» **What the task requires**: Look for the line that contains "(302, 226) = (420, 152): yellow"; output that line and every line after it exactly, through the final line of the material below, and nothing else.
╭─ Source material
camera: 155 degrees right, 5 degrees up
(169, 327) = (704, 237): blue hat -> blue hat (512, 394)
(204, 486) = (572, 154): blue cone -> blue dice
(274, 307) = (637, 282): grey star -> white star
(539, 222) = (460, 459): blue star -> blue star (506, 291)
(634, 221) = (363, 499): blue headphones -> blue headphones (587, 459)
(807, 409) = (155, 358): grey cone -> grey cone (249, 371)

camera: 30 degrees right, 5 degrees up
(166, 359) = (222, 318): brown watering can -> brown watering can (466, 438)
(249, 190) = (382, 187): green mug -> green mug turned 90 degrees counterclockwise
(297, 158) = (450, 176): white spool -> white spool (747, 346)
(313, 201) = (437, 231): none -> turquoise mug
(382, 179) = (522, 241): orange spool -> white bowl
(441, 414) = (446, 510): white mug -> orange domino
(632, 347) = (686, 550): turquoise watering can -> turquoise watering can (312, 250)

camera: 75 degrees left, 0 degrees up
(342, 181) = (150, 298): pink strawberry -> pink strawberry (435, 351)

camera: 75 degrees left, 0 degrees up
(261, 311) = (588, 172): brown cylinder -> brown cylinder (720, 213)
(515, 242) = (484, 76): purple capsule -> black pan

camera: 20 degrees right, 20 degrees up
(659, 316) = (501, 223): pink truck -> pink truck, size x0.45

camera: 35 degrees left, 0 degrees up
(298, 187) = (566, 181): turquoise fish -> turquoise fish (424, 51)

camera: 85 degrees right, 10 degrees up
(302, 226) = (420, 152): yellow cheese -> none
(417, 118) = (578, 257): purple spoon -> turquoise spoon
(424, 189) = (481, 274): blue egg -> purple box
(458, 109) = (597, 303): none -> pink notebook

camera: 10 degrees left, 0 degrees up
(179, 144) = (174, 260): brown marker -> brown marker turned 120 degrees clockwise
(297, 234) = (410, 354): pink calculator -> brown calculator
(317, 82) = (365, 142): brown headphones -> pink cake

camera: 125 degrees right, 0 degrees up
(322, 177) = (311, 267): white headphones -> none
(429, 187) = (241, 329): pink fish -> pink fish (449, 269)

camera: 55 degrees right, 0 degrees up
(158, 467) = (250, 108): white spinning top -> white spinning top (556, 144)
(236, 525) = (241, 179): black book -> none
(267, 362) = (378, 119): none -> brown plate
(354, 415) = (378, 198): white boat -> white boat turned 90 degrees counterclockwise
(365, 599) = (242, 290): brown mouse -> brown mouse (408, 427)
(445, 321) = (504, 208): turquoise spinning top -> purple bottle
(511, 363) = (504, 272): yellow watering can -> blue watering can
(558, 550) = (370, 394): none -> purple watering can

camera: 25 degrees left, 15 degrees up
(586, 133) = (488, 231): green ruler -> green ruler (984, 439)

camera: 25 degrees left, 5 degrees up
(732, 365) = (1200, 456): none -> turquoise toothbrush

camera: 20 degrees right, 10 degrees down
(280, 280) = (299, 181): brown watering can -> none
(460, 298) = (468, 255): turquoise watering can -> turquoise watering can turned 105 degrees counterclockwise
╰─
» **Answer space**:
(302, 226) = (420, 152): yellow cheese -> none
(417, 118) = (578, 257): purple spoon -> turquoise spoon
(424, 189) = (481, 274): blue egg -> purple box
(458, 109) = (597, 303): none -> pink notebook

camera: 10 degrees left, 0 degrees up
(179, 144) = (174, 260): brown marker -> brown marker turned 120 degrees clockwise
(297, 234) = (410, 354): pink calculator -> brown calculator
(317, 82) = (365, 142): brown headphones -> pink cake

camera: 125 degrees right, 0 degrees up
(322, 177) = (311, 267): white headphones -> none
(429, 187) = (241, 329): pink fish -> pink fish (449, 269)

camera: 55 degrees right, 0 degrees up
(158, 467) = (250, 108): white spinning top -> white spinning top (556, 144)
(236, 525) = (241, 179): black book -> none
(267, 362) = (378, 119): none -> brown plate
(354, 415) = (378, 198): white boat -> white boat turned 90 degrees counterclockwise
(365, 599) = (242, 290): brown mouse -> brown mouse (408, 427)
(445, 321) = (504, 208): turquoise spinning top -> purple bottle
(511, 363) = (504, 272): yellow watering can -> blue watering can
(558, 550) = (370, 394): none -> purple watering can

camera: 25 degrees left, 15 degrees up
(586, 133) = (488, 231): green ruler -> green ruler (984, 439)

camera: 25 degrees left, 5 degrees up
(732, 365) = (1200, 456): none -> turquoise toothbrush

camera: 20 degrees right, 10 degrees down
(280, 280) = (299, 181): brown watering can -> none
(460, 298) = (468, 255): turquoise watering can -> turquoise watering can turned 105 degrees counterclockwise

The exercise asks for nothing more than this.